• Working data:
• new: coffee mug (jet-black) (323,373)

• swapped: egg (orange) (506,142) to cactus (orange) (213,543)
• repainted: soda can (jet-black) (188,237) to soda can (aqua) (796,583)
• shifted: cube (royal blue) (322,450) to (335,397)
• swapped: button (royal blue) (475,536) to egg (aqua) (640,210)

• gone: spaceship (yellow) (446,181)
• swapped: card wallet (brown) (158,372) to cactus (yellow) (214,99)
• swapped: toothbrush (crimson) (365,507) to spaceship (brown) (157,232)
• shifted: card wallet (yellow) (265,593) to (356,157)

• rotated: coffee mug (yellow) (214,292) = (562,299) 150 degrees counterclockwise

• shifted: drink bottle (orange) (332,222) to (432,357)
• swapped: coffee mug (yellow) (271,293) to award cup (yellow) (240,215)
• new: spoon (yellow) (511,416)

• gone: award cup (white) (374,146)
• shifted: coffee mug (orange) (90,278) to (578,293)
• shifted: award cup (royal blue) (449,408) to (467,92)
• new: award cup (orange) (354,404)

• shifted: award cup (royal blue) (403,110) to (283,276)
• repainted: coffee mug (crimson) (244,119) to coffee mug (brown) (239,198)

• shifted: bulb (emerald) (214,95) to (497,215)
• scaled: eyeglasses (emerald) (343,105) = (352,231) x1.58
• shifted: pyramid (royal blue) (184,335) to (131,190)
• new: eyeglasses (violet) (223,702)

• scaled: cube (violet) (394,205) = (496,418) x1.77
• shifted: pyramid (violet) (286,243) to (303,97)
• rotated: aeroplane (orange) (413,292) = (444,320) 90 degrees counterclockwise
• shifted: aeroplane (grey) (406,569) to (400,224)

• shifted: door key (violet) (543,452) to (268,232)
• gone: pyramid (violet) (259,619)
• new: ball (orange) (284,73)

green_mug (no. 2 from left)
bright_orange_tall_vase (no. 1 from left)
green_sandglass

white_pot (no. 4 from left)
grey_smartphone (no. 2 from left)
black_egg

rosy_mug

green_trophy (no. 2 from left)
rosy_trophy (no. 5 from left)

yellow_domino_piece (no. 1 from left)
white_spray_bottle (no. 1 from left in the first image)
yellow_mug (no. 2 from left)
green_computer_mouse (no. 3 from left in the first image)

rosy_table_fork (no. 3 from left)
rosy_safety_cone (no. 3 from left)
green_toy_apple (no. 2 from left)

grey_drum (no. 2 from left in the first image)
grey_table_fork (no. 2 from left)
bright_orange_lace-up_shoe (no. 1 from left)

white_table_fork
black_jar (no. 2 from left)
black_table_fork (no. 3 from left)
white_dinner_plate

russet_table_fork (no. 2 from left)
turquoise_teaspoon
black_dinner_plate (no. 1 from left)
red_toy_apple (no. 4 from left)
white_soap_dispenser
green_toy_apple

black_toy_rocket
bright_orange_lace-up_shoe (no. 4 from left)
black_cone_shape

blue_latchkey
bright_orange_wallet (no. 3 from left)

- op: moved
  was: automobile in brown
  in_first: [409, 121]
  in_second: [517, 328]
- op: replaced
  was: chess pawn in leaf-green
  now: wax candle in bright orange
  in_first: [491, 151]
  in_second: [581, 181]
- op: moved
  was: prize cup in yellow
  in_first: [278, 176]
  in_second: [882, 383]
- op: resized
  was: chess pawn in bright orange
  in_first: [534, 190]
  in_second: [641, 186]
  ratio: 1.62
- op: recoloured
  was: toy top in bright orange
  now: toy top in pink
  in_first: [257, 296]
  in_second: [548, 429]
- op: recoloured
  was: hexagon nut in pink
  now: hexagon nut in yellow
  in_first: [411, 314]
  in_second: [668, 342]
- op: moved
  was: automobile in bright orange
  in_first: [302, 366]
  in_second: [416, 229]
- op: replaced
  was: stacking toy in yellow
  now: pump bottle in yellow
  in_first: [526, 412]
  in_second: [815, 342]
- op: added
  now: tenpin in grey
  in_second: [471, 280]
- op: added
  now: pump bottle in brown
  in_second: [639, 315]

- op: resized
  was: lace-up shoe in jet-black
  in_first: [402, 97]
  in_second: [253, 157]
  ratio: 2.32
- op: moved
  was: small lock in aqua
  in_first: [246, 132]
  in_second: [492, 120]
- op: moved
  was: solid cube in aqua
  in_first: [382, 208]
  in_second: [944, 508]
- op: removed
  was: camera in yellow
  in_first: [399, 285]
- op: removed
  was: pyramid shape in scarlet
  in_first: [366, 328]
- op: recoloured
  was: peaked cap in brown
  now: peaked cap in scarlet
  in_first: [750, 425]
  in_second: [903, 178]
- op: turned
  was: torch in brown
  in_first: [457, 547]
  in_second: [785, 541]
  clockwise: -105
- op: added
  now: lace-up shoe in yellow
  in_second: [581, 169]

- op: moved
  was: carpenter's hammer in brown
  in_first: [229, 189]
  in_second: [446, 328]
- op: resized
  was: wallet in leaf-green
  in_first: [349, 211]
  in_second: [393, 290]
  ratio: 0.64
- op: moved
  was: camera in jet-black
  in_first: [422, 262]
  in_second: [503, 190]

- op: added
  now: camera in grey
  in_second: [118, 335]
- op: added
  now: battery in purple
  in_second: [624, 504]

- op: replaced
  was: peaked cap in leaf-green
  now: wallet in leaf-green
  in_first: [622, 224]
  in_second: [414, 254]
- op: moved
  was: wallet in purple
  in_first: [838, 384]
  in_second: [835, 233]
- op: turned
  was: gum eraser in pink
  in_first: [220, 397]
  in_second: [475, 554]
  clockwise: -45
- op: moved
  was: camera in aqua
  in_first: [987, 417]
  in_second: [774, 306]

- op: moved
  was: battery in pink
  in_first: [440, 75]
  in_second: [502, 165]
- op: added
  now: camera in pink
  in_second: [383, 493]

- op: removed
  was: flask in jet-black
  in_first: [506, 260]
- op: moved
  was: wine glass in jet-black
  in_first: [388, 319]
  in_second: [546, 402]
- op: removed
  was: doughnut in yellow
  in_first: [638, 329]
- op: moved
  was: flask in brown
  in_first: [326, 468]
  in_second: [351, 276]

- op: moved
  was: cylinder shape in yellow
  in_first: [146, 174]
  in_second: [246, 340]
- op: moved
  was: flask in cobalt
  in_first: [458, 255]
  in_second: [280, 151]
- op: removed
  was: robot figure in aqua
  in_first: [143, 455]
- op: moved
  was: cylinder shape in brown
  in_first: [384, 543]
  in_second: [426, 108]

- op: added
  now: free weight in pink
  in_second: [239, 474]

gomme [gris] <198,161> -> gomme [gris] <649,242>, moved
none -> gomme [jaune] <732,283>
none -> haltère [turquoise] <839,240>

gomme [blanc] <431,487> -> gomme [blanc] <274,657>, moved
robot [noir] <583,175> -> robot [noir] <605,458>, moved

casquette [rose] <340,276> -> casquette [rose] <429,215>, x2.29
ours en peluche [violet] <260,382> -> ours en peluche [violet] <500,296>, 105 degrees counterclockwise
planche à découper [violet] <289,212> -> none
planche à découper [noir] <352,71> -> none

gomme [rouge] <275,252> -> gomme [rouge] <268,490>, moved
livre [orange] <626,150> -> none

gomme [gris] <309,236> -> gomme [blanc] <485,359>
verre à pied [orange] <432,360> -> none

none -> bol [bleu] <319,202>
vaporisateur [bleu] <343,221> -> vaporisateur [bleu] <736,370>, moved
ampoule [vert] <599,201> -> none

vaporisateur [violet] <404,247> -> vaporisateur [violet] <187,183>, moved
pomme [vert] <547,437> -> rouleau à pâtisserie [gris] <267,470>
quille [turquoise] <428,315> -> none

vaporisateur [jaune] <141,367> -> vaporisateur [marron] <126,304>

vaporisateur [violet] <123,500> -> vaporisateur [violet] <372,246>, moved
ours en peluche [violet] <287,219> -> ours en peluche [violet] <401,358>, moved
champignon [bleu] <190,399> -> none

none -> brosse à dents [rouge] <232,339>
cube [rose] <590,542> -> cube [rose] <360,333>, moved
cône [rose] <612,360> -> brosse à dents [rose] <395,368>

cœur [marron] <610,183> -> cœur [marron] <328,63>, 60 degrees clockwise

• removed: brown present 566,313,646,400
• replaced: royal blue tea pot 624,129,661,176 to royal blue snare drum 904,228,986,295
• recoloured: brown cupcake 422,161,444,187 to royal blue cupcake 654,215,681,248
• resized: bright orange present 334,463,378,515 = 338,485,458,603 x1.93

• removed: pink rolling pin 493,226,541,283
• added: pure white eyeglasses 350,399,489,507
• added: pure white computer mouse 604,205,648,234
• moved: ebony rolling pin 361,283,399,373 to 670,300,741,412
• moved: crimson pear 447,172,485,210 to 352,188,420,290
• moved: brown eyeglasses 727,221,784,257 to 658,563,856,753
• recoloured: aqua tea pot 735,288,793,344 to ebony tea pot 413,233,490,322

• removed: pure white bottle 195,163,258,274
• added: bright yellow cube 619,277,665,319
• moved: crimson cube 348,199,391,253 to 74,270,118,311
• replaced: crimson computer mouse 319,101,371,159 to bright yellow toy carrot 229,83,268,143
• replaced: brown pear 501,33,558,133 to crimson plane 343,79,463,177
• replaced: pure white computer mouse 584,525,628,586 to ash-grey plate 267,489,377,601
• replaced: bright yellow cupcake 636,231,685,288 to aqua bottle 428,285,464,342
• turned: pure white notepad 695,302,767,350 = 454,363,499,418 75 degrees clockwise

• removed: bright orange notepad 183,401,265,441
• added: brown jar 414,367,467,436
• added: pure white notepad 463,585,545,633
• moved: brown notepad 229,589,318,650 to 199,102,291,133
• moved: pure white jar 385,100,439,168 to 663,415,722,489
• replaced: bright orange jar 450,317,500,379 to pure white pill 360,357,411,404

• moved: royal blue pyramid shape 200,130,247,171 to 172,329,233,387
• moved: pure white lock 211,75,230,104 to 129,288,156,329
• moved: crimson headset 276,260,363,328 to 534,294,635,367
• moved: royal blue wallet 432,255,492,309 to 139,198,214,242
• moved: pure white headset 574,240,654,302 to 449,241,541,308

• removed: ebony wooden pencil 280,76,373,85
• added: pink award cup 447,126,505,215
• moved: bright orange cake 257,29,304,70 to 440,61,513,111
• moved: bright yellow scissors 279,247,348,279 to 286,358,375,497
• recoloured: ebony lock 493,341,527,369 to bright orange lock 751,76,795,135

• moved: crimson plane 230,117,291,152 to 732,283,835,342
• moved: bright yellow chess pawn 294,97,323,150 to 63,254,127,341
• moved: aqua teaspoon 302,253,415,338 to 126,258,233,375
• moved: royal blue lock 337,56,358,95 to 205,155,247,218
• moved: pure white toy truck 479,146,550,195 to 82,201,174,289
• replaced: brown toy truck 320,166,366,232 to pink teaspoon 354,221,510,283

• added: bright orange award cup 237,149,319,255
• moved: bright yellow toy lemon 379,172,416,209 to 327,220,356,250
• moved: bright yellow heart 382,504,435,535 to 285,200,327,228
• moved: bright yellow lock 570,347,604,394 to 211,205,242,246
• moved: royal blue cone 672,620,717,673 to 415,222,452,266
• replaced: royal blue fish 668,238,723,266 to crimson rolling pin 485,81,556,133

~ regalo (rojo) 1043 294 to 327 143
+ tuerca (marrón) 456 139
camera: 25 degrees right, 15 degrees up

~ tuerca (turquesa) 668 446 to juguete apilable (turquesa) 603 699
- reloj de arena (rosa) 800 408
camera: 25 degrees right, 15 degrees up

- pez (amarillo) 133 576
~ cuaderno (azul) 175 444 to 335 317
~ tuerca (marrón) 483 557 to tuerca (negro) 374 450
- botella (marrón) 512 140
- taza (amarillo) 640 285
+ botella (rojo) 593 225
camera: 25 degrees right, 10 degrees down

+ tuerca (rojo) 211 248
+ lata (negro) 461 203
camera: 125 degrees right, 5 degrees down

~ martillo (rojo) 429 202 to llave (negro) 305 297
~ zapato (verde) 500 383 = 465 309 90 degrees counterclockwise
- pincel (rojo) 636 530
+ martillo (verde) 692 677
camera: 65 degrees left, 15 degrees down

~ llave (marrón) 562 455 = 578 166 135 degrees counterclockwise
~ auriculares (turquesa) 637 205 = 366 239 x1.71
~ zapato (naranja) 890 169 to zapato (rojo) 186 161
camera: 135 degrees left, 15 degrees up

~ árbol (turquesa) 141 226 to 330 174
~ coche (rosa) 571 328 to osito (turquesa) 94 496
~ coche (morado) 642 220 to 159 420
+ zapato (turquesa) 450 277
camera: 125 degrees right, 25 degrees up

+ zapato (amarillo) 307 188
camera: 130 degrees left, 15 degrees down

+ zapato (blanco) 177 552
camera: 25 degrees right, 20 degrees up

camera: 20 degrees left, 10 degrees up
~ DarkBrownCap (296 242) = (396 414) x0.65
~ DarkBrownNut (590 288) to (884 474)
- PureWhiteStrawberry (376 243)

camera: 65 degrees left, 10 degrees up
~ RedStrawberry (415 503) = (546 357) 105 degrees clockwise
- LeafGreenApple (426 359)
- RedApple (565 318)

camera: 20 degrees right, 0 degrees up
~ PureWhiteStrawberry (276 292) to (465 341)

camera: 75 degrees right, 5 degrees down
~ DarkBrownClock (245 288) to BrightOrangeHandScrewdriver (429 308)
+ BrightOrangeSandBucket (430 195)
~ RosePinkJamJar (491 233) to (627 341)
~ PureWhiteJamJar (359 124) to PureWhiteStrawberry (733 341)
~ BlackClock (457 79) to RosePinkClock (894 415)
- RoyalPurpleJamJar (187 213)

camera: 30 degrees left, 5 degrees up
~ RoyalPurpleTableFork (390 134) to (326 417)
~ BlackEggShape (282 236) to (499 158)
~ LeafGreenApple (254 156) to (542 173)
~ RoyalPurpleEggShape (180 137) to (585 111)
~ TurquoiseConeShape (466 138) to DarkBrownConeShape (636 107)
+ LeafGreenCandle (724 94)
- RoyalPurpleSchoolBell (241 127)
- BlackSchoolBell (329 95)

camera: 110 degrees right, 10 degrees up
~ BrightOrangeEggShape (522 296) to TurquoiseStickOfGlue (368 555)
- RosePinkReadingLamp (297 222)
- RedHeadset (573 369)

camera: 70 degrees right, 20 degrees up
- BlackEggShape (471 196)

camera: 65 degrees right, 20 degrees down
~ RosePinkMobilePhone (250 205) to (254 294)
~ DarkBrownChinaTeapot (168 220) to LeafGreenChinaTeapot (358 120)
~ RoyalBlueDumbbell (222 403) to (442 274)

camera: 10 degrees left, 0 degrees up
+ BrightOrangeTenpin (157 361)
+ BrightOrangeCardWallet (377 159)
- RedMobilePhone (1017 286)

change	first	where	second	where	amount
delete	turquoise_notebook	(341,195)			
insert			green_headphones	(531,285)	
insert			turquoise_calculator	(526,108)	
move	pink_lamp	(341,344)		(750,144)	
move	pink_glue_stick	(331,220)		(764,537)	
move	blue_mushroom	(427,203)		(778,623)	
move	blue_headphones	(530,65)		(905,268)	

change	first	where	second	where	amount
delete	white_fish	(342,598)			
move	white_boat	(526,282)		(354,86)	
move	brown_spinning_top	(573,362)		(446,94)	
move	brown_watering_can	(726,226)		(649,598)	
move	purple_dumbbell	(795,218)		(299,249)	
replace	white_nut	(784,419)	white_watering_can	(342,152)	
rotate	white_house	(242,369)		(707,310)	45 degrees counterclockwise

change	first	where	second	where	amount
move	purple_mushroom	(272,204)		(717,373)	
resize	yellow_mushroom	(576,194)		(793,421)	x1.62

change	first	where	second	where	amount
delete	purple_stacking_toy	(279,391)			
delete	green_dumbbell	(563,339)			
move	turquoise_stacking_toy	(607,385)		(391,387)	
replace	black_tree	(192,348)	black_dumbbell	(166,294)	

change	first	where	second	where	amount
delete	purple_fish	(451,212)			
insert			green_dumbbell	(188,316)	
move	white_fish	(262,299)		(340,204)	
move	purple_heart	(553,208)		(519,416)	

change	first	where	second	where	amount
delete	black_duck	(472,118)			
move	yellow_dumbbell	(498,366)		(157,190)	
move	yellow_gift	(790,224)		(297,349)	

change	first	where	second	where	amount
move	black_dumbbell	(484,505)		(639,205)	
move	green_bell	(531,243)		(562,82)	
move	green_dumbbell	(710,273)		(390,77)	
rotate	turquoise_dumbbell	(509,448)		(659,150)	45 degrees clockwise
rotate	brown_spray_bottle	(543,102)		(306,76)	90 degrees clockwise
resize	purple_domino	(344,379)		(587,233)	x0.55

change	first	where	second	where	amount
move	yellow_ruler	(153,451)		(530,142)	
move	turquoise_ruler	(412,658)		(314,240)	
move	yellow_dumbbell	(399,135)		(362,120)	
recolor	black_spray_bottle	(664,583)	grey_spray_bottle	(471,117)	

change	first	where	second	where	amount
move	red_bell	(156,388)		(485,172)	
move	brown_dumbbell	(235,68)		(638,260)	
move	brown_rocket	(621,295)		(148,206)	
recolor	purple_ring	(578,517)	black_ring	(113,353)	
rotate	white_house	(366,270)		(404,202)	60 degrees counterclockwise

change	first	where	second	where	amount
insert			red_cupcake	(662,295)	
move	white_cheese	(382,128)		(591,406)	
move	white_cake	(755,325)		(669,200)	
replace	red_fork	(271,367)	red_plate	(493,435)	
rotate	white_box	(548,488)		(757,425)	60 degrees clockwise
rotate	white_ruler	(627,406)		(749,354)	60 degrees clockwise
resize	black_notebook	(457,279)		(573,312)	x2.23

• Work required: Please copy, word for word, every line from the first line of the records through the line containing "bright_orange_tall_vase (no. 1 from left)", with both of those lines included and nothing else.

• Solution to this exercise:
• new: coffee mug (jet-black) (323,373)

• swapped: egg (orange) (506,142) to cactus (orange) (213,543)
• repainted: soda can (jet-black) (188,237) to soda can (aqua) (796,583)
• shifted: cube (royal blue) (322,450) to (335,397)
• swapped: button (royal blue) (475,536) to egg (aqua) (640,210)

• gone: spaceship (yellow) (446,181)
• swapped: card wallet (brown) (158,372) to cactus (yellow) (214,99)
• swapped: toothbrush (crimson) (365,507) to spaceship (brown) (157,232)
• shifted: card wallet (yellow) (265,593) to (356,157)

• rotated: coffee mug (yellow) (214,292) = (562,299) 150 degrees counterclockwise

• shifted: drink bottle (orange) (332,222) to (432,357)
• swapped: coffee mug (yellow) (271,293) to award cup (yellow) (240,215)
• new: spoon (yellow) (511,416)

• gone: award cup (white) (374,146)
• shifted: coffee mug (orange) (90,278) to (578,293)
• shifted: award cup (royal blue) (449,408) to (467,92)
• new: award cup (orange) (354,404)

• shifted: award cup (royal blue) (403,110) to (283,276)
• repainted: coffee mug (crimson) (244,119) to coffee mug (brown) (239,198)

• shifted: bulb (emerald) (214,95) to (497,215)
• scaled: eyeglasses (emerald) (343,105) = (352,231) x1.58
• shifted: pyramid (royal blue) (184,335) to (131,190)
• new: eyeglasses (violet) (223,702)

• scaled: cube (violet) (394,205) = (496,418) x1.77
• shifted: pyramid (violet) (286,243) to (303,97)
• rotated: aeroplane (orange) (413,292) = (444,320) 90 degrees counterclockwise
• shifted: aeroplane (grey) (406,569) to (400,224)

• shifted: door key (violet) (543,452) to (268,232)
• gone: pyramid (violet) (259,619)
• new: ball (orange) (284,73)

green_mug (no. 2 from left)
bright_orange_tall_vase (no. 1 from left)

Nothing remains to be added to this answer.